- _Exercise_: Images are to be dropped, and the rest of the data reproduced exactly.

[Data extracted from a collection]
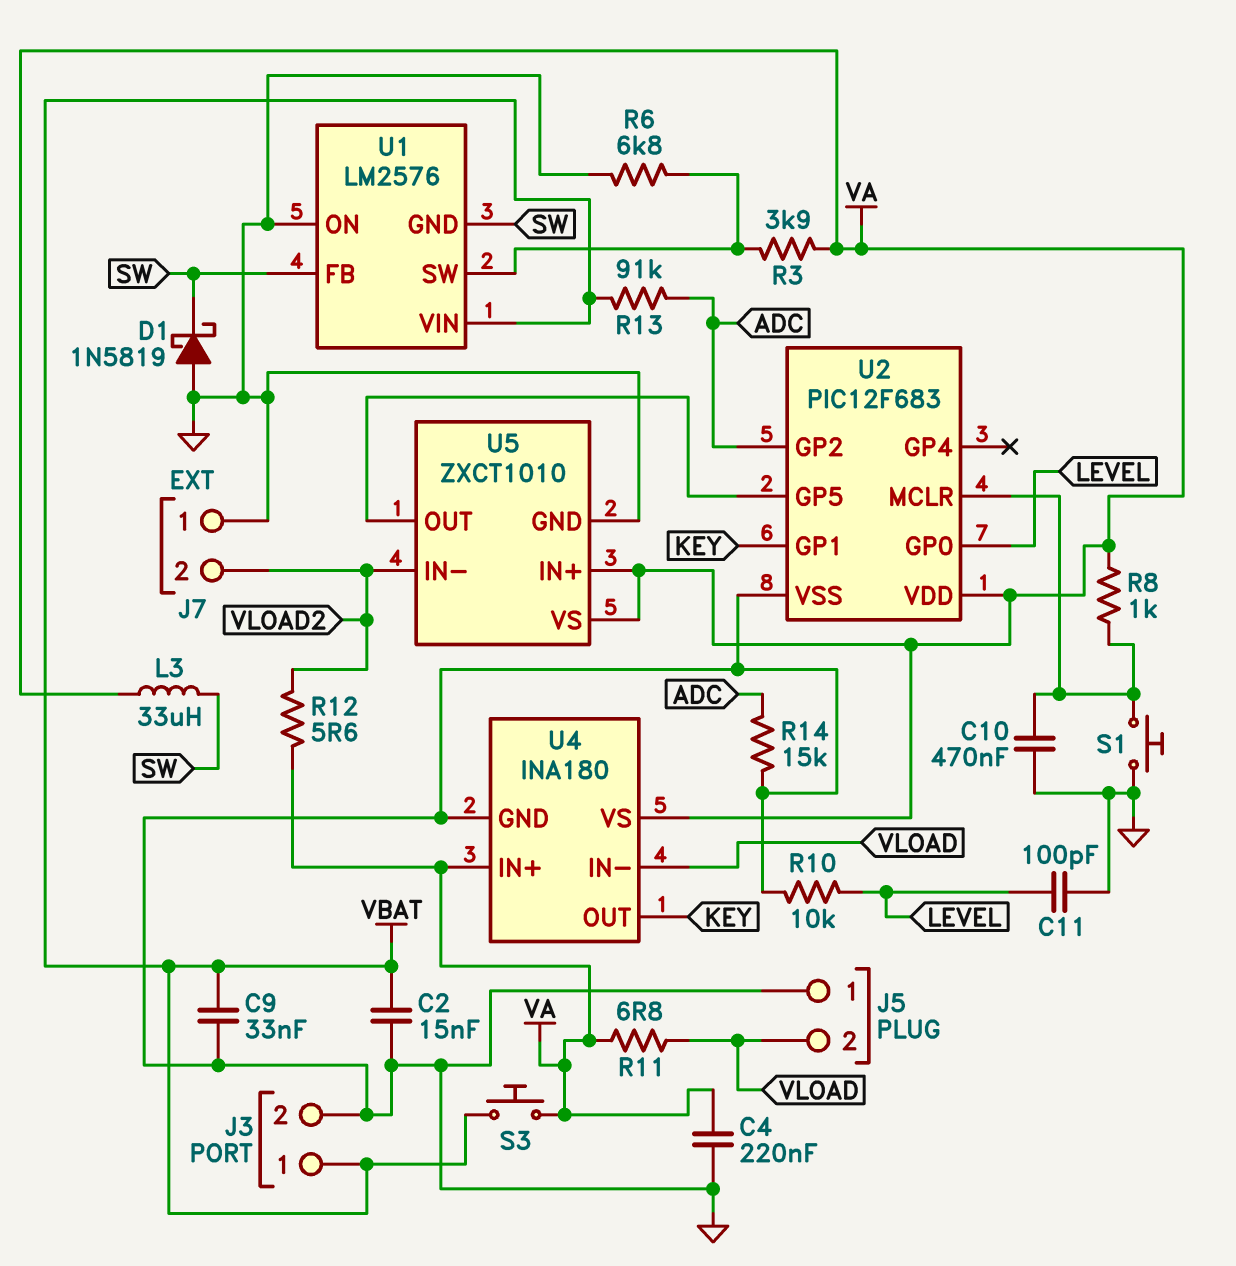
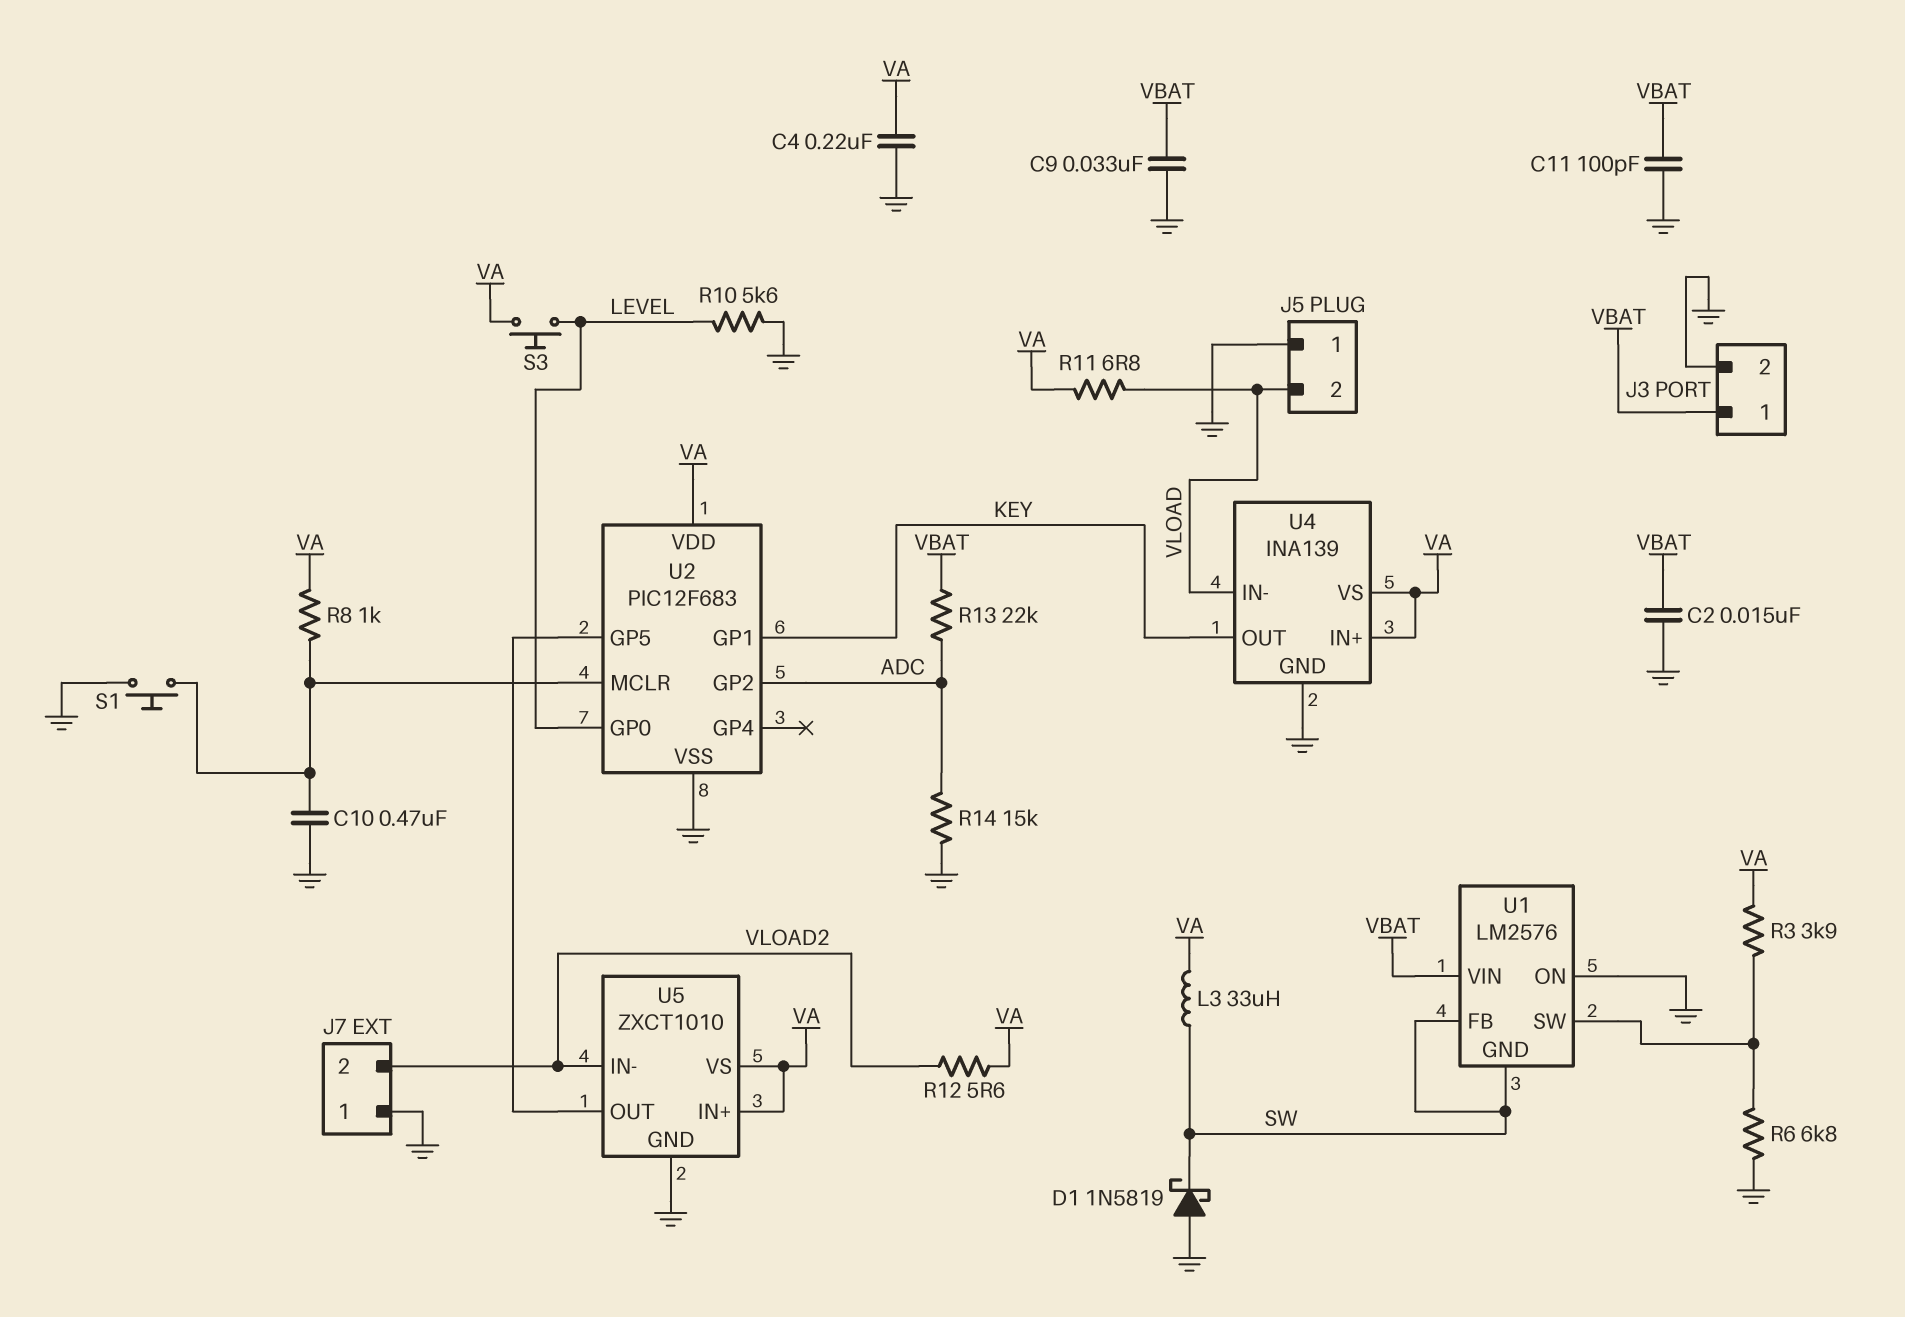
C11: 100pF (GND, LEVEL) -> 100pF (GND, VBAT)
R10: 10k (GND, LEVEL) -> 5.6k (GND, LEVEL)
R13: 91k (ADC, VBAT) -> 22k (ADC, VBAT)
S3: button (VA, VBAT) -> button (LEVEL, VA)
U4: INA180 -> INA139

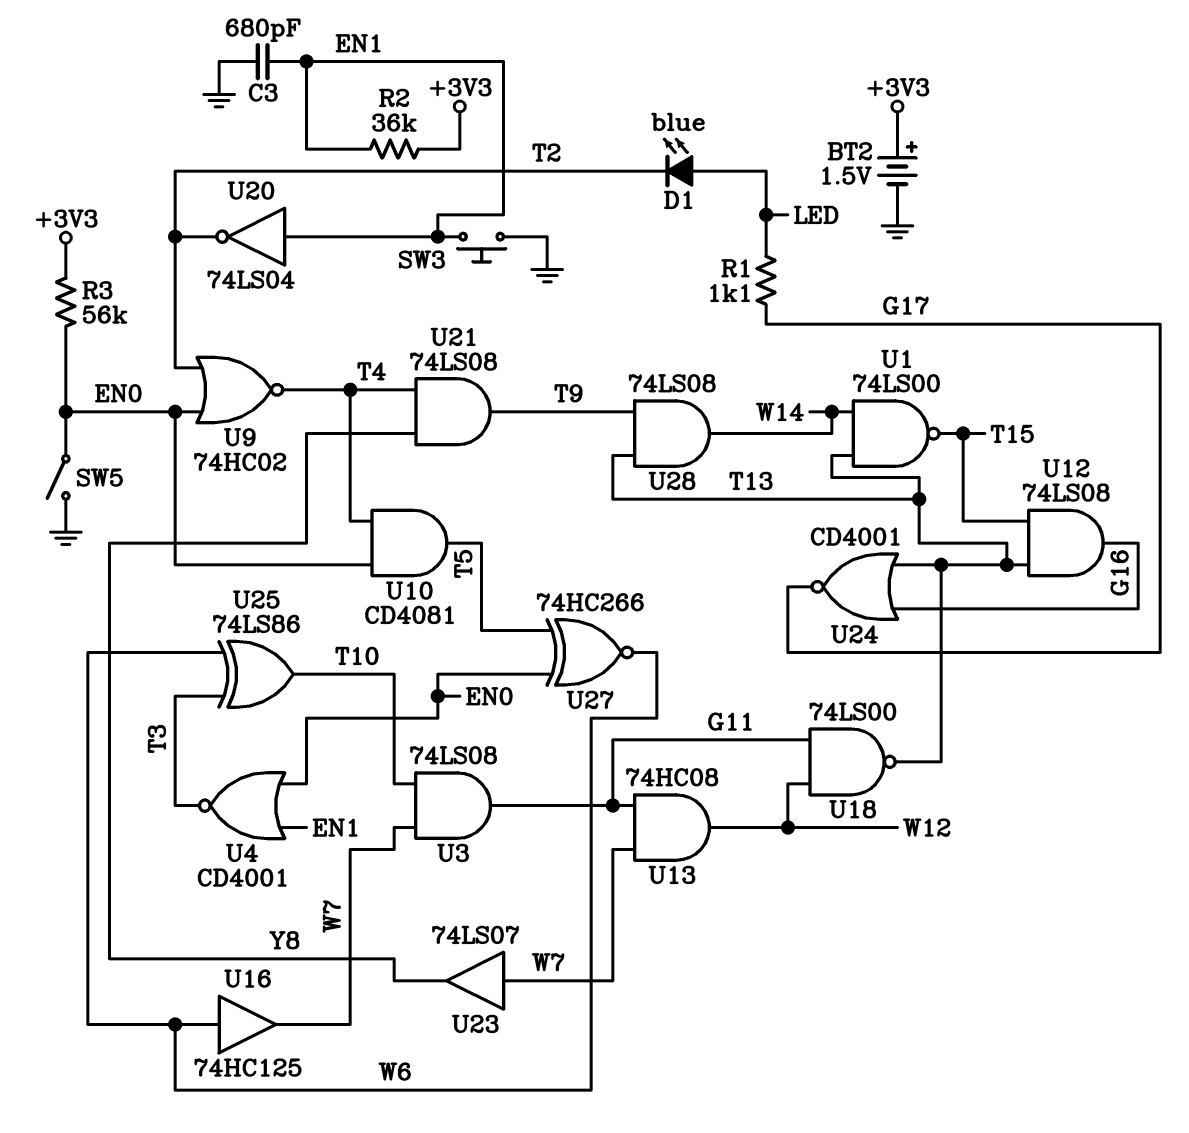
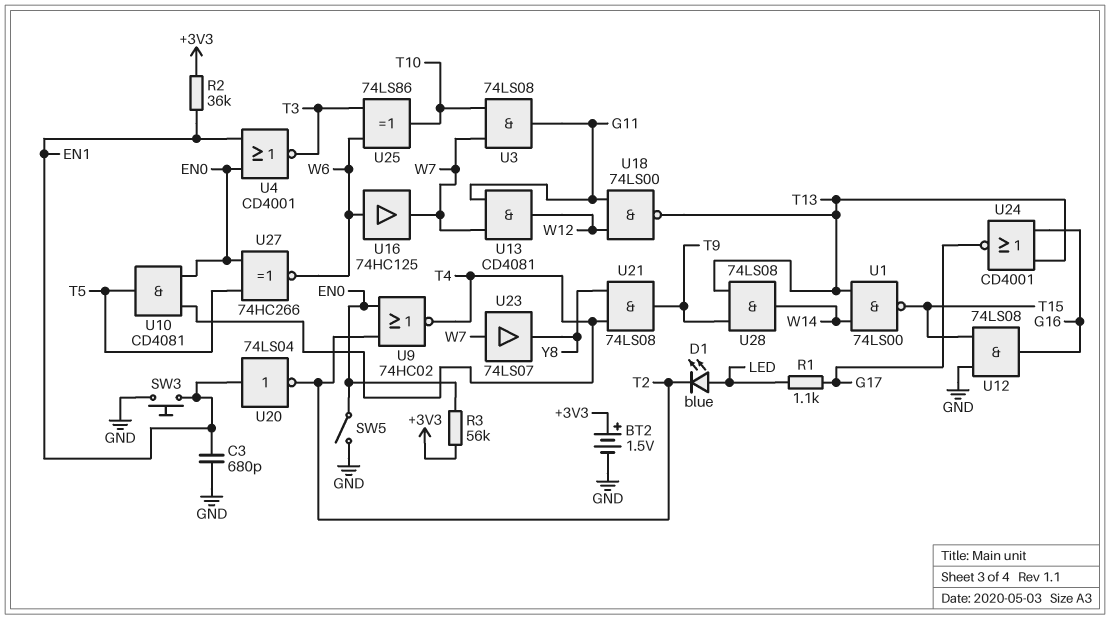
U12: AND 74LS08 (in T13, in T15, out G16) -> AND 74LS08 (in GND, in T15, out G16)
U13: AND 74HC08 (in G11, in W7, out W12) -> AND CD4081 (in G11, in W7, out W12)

- _Reply to the task_:
C11: 100pF (GND, LEVEL) -> 100pF (GND, VBAT)
R10: 10k (GND, LEVEL) -> 5.6k (GND, LEVEL)
R13: 91k (ADC, VBAT) -> 22k (ADC, VBAT)
S3: button (VA, VBAT) -> button (LEVEL, VA)
U4: INA180 -> INA139

U12: AND 74LS08 (in T13, in T15, out G16) -> AND 74LS08 (in GND, in T15, out G16)
U13: AND 74HC08 (in G11, in W7, out W12) -> AND CD4081 (in G11, in W7, out W12)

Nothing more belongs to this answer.